#### TASK DIRECTIONS:
Don't include any picture when you restate the data word for word.

#### MATERIAL PROVIDED:
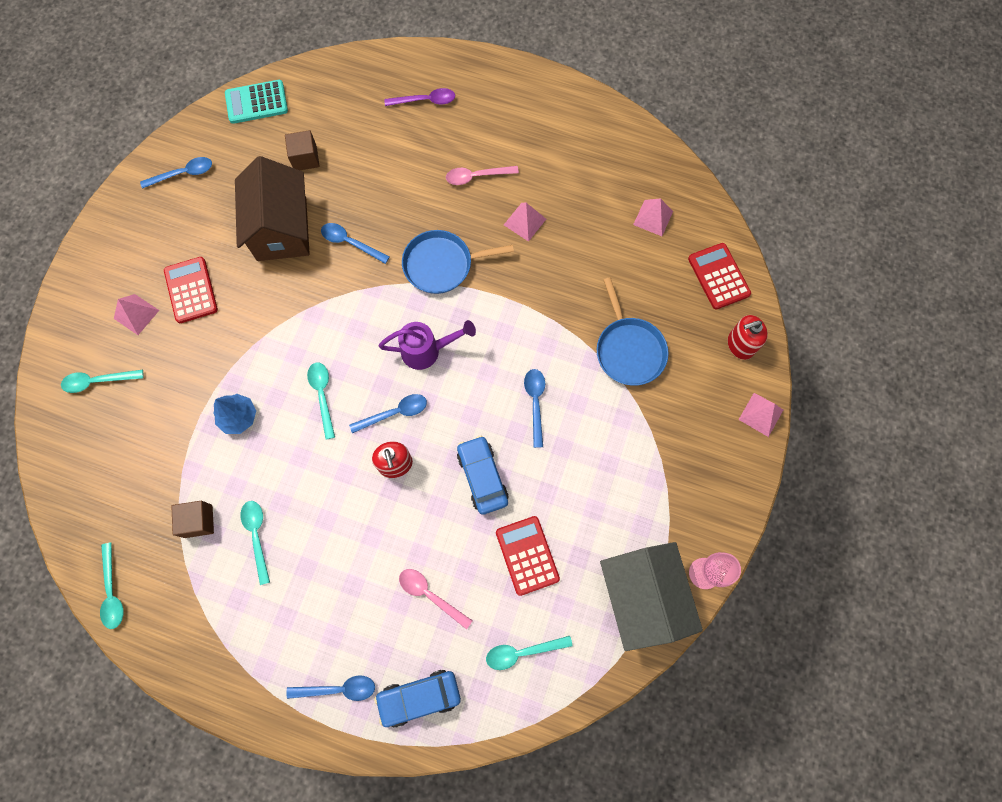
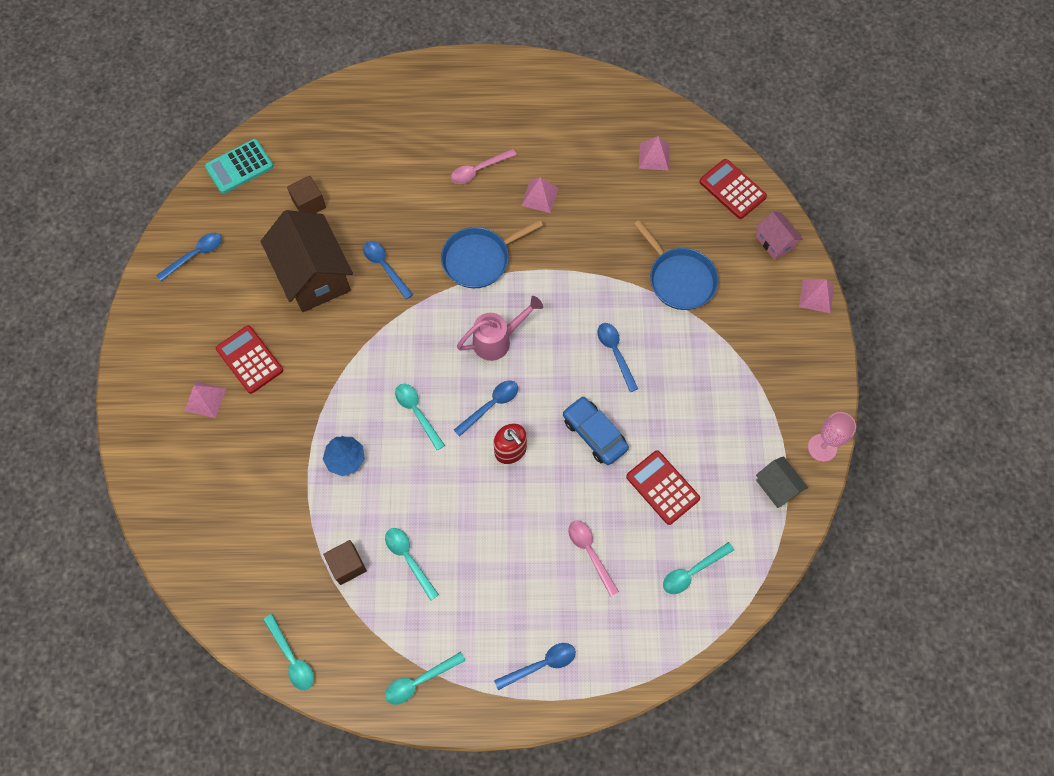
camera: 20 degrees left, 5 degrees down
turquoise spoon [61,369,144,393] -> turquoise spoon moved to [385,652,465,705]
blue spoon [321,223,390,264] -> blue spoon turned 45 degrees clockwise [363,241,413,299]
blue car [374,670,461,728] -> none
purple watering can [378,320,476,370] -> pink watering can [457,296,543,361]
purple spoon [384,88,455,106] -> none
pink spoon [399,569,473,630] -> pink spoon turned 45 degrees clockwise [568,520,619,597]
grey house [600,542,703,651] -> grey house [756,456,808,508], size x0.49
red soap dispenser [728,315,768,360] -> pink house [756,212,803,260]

#### RESPONSE AREA:
camera: 20 degrees left, 5 degrees down
turquoise spoon [61,369,144,393] -> turquoise spoon moved to [385,652,465,705]
blue spoon [321,223,390,264] -> blue spoon turned 45 degrees clockwise [363,241,413,299]
blue car [374,670,461,728] -> none
purple watering can [378,320,476,370] -> pink watering can [457,296,543,361]
purple spoon [384,88,455,106] -> none
pink spoon [399,569,473,630] -> pink spoon turned 45 degrees clockwise [568,520,619,597]
grey house [600,542,703,651] -> grey house [756,456,808,508], size x0.49
red soap dispenser [728,315,768,360] -> pink house [756,212,803,260]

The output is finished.